■ WHAT THE TASK ASKS
Pictures should be excluded; otherwise, copy every entry exactly.

■ Synthetic geometry scene data
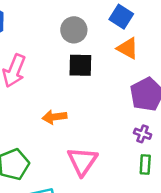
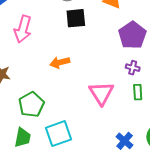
pink triangle: (82, 161) -> (101, 93), moved

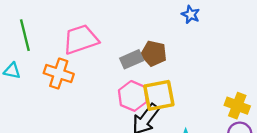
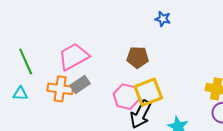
gray rectangle: (132, 59) -> (80, 84), moved

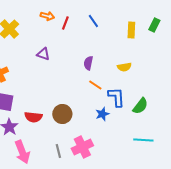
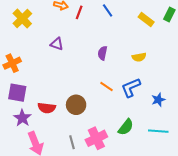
yellow rectangle: (131, 30) -> (146, 20), turned -56
orange line: (95, 85) -> (107, 87), moved
blue L-shape: (116, 97) -> (131, 88), turned -110
green semicircle: (140, 106) -> (126, 127), moved
blue star: (102, 114) -> (158, 100), moved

■ SOLVED PROBLEM
pink triangle: (82, 161) -> (101, 93), moved

gray rectangle: (132, 59) -> (80, 84), moved

yellow rectangle: (131, 30) -> (146, 20), turned -56
orange line: (95, 85) -> (107, 87), moved
blue L-shape: (116, 97) -> (131, 88), turned -110
green semicircle: (140, 106) -> (126, 127), moved
blue star: (102, 114) -> (158, 100), moved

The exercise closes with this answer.